Using the records that appear below, write out exactly the lines from the one with "MATRIX pin DIN: D8 -> TX" through the one with "IMU pin SDA: D12 -> A0", keeping both end lines.

Entries taken from a collection:
########

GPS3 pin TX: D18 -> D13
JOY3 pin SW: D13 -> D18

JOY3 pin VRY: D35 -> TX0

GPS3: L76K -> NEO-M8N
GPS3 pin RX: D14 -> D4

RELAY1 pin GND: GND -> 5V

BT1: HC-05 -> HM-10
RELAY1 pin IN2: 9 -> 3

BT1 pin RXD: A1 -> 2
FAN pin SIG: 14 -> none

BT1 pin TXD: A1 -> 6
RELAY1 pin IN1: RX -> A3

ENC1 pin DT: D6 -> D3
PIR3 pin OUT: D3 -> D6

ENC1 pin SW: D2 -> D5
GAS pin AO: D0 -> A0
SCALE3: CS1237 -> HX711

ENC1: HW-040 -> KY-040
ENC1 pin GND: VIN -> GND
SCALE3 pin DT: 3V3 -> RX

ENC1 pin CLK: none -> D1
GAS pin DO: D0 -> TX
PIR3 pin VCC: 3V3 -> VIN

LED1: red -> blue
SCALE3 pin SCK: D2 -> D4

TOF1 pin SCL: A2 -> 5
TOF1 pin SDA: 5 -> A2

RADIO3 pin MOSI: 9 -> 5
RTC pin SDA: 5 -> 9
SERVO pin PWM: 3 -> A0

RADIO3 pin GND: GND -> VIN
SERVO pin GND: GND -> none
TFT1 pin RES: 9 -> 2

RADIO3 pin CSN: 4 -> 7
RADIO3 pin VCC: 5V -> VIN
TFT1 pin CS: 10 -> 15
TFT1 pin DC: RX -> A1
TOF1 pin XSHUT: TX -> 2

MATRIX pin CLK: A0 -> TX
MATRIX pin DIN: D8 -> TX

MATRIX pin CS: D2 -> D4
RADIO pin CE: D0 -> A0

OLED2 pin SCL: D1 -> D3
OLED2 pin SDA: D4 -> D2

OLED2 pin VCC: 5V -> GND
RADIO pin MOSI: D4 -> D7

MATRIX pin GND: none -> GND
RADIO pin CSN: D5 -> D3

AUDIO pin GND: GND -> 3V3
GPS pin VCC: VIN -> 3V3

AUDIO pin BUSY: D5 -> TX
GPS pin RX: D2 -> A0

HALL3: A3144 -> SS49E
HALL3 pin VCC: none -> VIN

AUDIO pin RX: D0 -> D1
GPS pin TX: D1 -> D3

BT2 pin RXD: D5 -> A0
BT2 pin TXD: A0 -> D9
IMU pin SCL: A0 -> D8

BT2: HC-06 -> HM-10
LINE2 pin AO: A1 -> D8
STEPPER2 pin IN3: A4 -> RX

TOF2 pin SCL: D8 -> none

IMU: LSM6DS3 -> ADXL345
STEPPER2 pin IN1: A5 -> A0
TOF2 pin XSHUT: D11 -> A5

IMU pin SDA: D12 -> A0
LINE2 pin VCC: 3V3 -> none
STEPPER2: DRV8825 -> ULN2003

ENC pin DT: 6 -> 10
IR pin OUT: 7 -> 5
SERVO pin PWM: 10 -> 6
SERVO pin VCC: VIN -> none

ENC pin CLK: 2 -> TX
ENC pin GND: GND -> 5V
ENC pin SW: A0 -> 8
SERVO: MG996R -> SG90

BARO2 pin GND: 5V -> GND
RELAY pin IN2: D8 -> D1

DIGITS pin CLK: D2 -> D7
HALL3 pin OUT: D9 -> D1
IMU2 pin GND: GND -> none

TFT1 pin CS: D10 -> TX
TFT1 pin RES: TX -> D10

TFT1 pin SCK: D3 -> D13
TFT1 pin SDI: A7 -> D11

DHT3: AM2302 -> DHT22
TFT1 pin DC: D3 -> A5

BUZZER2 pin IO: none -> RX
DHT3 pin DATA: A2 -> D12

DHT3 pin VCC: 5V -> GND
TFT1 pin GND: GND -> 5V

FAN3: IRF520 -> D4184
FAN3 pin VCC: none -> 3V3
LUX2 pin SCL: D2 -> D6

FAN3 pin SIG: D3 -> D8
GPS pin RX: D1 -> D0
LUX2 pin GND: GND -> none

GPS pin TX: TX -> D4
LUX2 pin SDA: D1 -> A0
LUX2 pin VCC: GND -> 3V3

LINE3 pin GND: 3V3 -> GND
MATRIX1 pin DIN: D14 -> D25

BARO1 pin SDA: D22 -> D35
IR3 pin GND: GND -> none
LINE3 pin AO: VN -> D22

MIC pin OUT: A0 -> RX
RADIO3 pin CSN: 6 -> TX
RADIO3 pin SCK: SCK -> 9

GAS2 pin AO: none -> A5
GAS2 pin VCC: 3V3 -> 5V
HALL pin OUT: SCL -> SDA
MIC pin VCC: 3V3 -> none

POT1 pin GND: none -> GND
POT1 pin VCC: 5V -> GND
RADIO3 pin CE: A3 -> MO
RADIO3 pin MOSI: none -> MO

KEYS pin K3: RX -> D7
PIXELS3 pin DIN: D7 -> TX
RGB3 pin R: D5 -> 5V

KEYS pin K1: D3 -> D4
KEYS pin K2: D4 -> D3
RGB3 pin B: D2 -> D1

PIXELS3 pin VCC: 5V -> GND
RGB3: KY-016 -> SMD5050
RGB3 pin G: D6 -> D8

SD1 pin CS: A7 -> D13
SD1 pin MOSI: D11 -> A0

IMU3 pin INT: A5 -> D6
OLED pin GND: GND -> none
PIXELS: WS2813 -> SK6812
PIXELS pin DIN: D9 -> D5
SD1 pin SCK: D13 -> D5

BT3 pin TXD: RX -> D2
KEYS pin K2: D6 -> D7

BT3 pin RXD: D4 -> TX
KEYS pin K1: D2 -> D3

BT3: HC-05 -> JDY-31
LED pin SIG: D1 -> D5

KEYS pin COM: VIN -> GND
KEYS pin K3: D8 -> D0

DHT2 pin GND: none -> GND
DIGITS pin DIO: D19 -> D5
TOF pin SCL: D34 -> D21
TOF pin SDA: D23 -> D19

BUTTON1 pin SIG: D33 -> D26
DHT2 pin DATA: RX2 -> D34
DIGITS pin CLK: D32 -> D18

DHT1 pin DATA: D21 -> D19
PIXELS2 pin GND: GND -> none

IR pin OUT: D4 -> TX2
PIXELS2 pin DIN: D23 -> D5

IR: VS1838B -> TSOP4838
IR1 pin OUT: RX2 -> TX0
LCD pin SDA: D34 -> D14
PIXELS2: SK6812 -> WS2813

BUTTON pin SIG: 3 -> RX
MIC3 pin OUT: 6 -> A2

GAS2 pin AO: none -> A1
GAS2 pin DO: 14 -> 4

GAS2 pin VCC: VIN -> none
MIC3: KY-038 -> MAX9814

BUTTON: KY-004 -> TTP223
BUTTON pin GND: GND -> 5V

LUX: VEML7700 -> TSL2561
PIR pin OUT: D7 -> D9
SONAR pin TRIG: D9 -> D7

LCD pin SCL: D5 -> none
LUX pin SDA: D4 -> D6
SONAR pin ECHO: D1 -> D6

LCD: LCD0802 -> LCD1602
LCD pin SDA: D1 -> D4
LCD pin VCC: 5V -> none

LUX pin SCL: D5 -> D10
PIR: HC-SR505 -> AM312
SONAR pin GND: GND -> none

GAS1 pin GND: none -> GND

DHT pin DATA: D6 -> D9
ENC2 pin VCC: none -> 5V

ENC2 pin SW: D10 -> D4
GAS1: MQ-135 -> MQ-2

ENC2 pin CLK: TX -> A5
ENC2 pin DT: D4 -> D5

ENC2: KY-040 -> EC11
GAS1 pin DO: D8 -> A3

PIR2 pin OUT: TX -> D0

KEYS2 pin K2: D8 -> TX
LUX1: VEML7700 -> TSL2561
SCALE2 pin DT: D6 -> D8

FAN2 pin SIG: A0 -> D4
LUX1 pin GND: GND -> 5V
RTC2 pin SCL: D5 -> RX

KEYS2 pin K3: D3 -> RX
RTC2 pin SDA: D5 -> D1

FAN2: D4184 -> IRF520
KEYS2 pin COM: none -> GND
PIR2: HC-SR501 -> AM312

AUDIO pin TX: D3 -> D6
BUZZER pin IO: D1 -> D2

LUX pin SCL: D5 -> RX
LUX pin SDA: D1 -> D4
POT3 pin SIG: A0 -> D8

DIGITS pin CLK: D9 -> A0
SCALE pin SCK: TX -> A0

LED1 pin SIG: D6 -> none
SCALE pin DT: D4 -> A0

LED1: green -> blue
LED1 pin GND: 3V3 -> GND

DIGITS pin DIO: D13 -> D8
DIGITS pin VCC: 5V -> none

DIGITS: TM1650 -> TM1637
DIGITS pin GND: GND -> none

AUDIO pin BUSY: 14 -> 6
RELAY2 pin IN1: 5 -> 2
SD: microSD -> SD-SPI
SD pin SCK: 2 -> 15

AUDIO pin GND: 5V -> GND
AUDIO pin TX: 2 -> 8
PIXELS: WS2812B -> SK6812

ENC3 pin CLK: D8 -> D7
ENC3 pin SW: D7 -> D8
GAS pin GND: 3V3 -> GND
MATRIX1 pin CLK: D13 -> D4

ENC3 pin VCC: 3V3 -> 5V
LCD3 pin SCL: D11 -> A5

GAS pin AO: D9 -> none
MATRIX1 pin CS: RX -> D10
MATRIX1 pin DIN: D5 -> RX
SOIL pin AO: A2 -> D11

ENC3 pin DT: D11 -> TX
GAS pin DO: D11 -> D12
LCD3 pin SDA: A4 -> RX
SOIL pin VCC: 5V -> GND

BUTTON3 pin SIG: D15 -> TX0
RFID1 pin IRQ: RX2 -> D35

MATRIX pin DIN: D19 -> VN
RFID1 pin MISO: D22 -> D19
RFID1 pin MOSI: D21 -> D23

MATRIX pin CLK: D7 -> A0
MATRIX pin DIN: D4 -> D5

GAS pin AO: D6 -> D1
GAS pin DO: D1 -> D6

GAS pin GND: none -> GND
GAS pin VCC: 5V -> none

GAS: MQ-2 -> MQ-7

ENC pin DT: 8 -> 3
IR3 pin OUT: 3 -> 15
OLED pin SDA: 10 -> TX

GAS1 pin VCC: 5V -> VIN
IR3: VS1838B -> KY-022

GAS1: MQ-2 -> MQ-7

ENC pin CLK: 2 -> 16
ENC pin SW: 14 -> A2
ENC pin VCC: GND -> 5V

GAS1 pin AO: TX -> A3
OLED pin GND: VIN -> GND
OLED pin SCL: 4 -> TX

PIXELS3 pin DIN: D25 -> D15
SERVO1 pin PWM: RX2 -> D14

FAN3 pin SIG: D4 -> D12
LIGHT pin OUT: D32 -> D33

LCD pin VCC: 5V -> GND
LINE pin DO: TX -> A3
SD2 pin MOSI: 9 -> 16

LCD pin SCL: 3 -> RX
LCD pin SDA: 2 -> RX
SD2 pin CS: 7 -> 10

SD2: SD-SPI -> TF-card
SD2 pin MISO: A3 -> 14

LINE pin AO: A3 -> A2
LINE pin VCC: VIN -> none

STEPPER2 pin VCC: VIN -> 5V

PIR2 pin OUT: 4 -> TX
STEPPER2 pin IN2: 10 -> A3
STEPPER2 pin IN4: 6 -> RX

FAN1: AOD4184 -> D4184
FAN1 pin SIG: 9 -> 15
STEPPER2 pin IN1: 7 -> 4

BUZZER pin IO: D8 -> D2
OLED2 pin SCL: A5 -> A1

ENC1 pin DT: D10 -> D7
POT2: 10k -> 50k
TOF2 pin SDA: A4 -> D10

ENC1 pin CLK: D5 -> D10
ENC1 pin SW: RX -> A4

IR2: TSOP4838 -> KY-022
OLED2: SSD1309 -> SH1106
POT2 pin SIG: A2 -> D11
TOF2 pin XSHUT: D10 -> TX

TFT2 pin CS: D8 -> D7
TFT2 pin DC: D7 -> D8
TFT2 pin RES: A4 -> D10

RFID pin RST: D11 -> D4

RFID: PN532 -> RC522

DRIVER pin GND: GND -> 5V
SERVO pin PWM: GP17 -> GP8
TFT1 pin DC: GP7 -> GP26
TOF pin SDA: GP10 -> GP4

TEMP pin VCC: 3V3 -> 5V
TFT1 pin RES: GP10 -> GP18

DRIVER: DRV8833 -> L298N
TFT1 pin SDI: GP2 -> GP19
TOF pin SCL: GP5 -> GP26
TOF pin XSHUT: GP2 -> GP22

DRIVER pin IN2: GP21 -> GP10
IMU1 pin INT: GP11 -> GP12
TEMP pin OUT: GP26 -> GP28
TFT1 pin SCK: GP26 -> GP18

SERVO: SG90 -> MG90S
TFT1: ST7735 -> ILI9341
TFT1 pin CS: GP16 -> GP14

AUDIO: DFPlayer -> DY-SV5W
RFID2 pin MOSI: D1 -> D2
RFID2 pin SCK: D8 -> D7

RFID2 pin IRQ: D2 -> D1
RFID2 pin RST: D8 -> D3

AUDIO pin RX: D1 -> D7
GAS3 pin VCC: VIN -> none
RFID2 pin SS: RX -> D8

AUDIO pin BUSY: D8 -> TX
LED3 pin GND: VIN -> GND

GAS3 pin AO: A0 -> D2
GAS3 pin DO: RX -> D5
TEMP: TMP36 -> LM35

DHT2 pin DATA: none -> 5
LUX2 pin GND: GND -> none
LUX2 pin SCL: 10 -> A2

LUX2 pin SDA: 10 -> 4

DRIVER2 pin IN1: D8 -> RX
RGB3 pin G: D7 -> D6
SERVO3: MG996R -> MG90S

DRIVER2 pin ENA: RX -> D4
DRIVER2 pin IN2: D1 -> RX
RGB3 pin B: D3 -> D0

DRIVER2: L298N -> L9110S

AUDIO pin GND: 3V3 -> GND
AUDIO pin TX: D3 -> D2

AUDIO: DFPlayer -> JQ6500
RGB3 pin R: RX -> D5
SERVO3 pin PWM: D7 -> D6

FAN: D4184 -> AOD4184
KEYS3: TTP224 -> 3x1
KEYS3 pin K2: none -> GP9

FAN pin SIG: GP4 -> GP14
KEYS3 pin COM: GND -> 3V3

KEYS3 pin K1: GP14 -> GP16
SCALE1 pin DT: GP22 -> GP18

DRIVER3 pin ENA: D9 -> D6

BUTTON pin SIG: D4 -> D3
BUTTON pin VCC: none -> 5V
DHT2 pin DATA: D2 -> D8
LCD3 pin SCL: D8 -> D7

########

RESPONSE TO THIS EXERCISE:
MATRIX pin DIN: D8 -> TX

MATRIX pin CS: D2 -> D4
RADIO pin CE: D0 -> A0

OLED2 pin SCL: D1 -> D3
OLED2 pin SDA: D4 -> D2

OLED2 pin VCC: 5V -> GND
RADIO pin MOSI: D4 -> D7

MATRIX pin GND: none -> GND
RADIO pin CSN: D5 -> D3

AUDIO pin GND: GND -> 3V3
GPS pin VCC: VIN -> 3V3

AUDIO pin BUSY: D5 -> TX
GPS pin RX: D2 -> A0

HALL3: A3144 -> SS49E
HALL3 pin VCC: none -> VIN

AUDIO pin RX: D0 -> D1
GPS pin TX: D1 -> D3

BT2 pin RXD: D5 -> A0
BT2 pin TXD: A0 -> D9
IMU pin SCL: A0 -> D8

BT2: HC-06 -> HM-10
LINE2 pin AO: A1 -> D8
STEPPER2 pin IN3: A4 -> RX

TOF2 pin SCL: D8 -> none

IMU: LSM6DS3 -> ADXL345
STEPPER2 pin IN1: A5 -> A0
TOF2 pin XSHUT: D11 -> A5

IMU pin SDA: D12 -> A0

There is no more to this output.